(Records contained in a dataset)
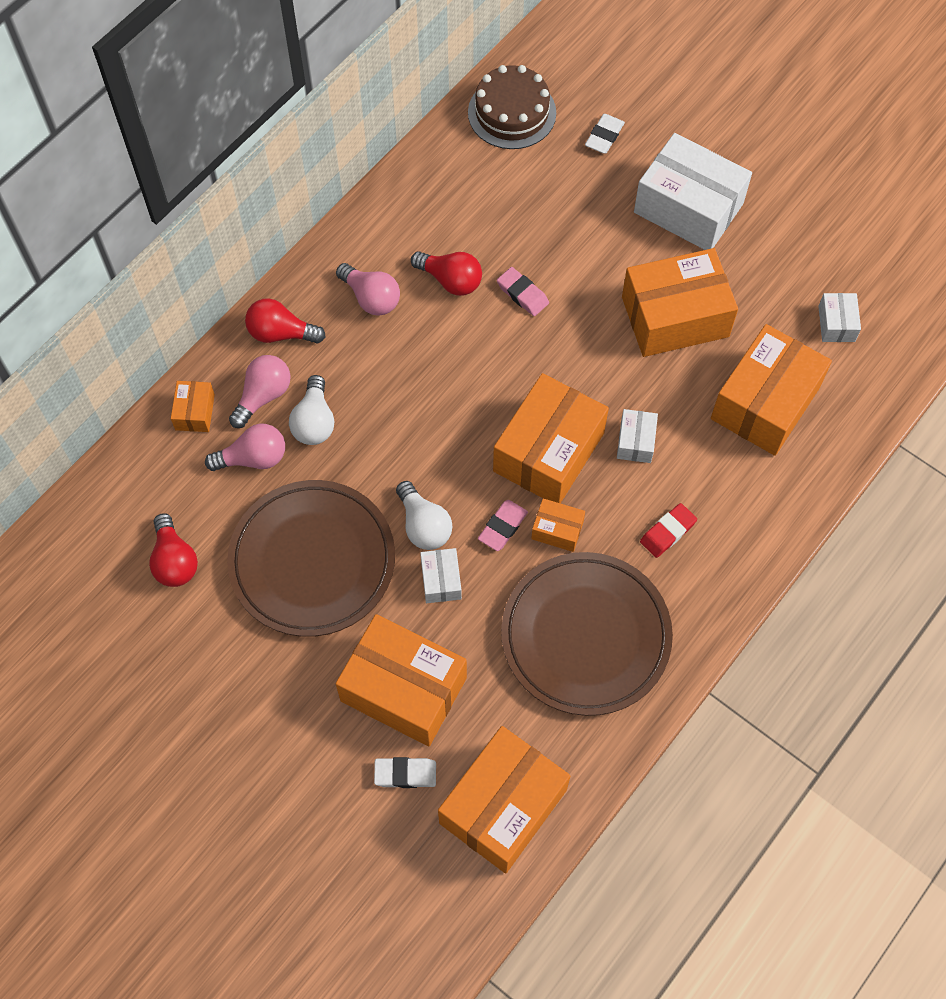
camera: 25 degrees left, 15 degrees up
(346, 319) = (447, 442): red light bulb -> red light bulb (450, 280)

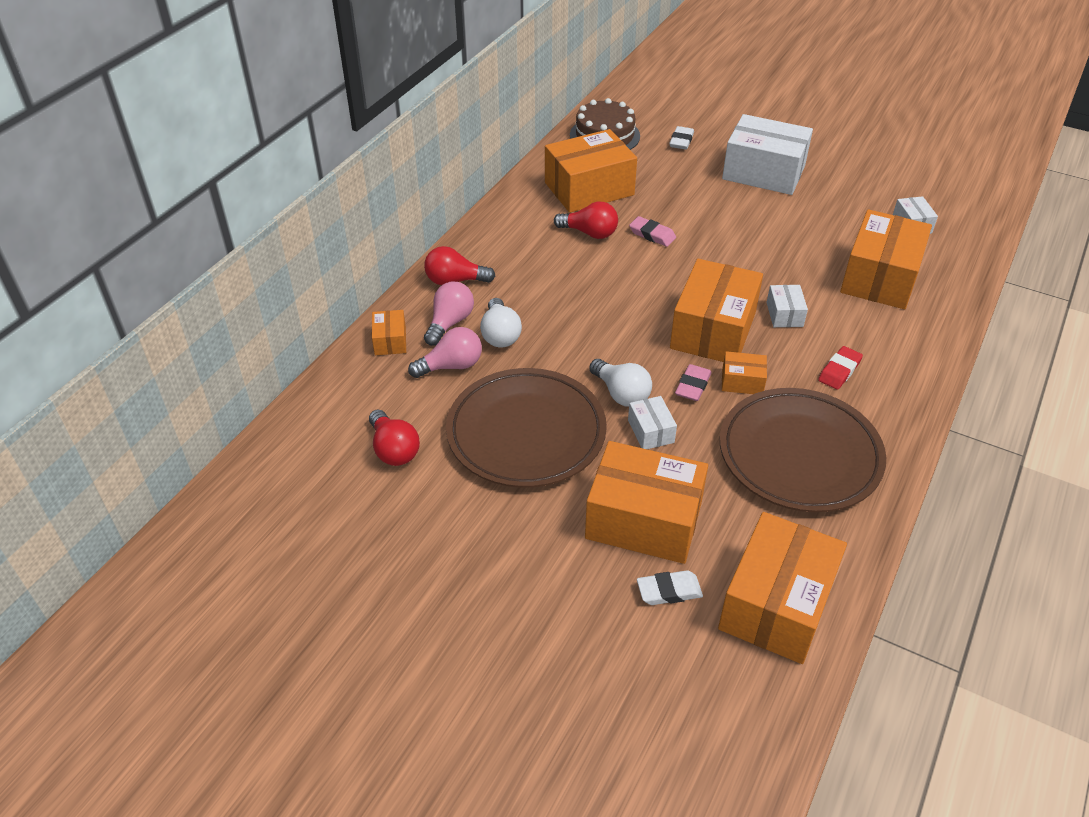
camera: 10 degrees left, 20 degrees down
(371, 298) = (526, 251): pink light bulb -> none
(675, 317) = (782, 234): orange box -> orange box (589, 189)

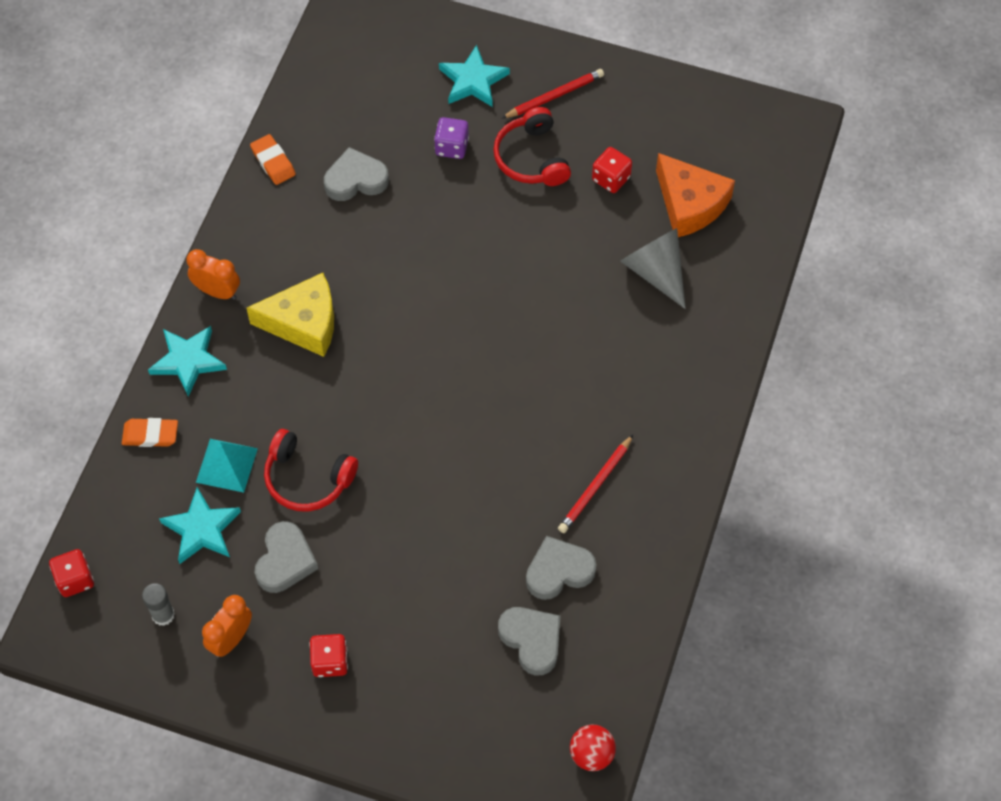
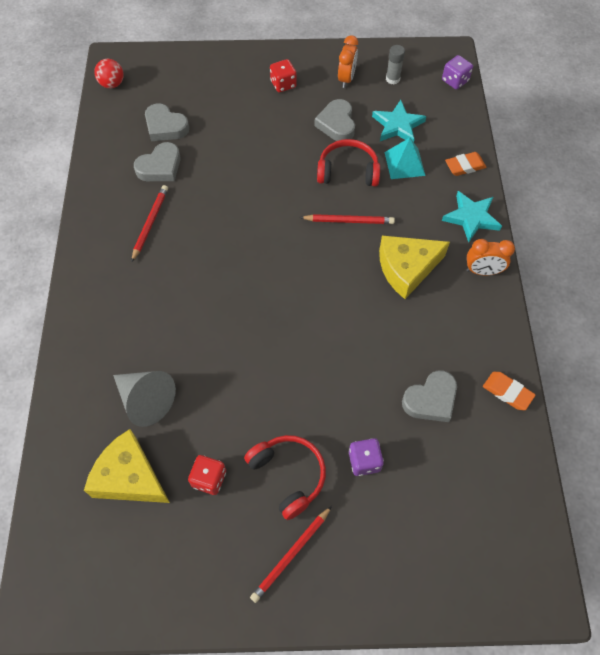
camera: 160 degrees right, 0 degrees up
(75, 579) = (455, 81): red dice -> purple dice
(341, 406) = (349, 221): none -> red pencil
(473, 81) = (376, 544): turquoise star -> none
(689, 204) = (130, 477): orange cheese -> yellow cheese

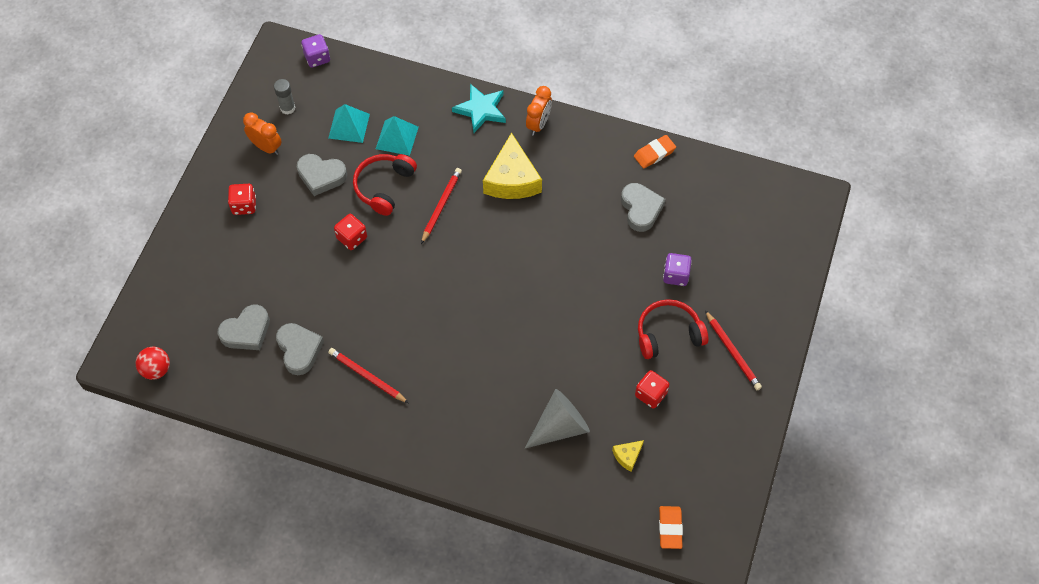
camera: 70 degrees left, 0 degrees up
(130, 477) = (627, 456): yellow cheese -> yellow cheese, size x0.45
(284, 166) = (352, 238): none -> red dice
(398, 125) = (349, 126): turquoise star -> turquoise pyramid
(465, 166) = (422, 92): orange eraser -> orange eraser (670, 528)

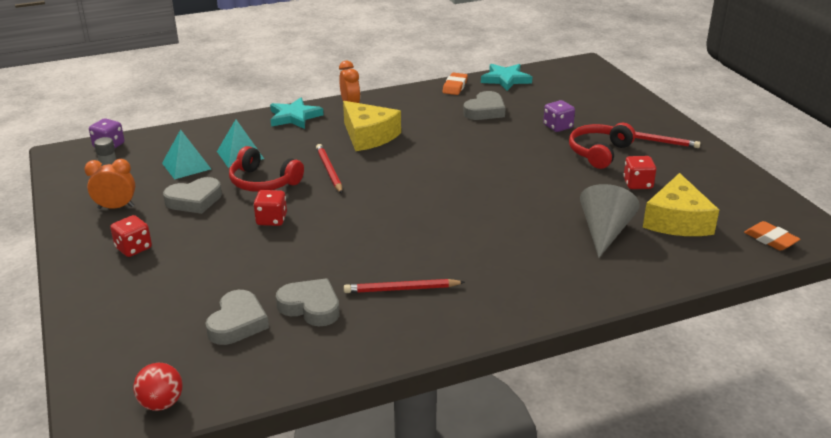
camera: 40 degrees left, 30 degrees down
(384, 186) = (263, 182): red headphones -> red headphones turned 45 degrees counterclockwise
(627, 456) = (677, 221): yellow cheese -> yellow cheese, size x2.21
(641, 209) = (485, 111): grey heart -> grey heart turned 90 degrees clockwise
(711, 173) = (506, 79): none -> turquoise star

■ Instructions for the task ■
If an entry contains a picture, leave it out and repeat the rest exactly.

■ The completed task ■
camera: 25 degrees left, 15 degrees up
(346, 319) = (447, 442): red light bulb -> red light bulb (450, 280)

camera: 10 degrees left, 20 degrees down
(371, 298) = (526, 251): pink light bulb -> none
(675, 317) = (782, 234): orange box -> orange box (589, 189)

camera: 160 degrees right, 0 degrees up
(75, 579) = (455, 81): red dice -> purple dice
(341, 406) = (349, 221): none -> red pencil
(473, 81) = (376, 544): turquoise star -> none
(689, 204) = (130, 477): orange cheese -> yellow cheese

camera: 70 degrees left, 0 degrees up
(130, 477) = (627, 456): yellow cheese -> yellow cheese, size x0.45
(284, 166) = (352, 238): none -> red dice
(398, 125) = (349, 126): turquoise star -> turquoise pyramid
(465, 166) = (422, 92): orange eraser -> orange eraser (670, 528)

camera: 40 degrees left, 30 degrees down
(384, 186) = (263, 182): red headphones -> red headphones turned 45 degrees counterclockwise
(627, 456) = (677, 221): yellow cheese -> yellow cheese, size x2.21
(641, 209) = (485, 111): grey heart -> grey heart turned 90 degrees clockwise
(711, 173) = (506, 79): none -> turquoise star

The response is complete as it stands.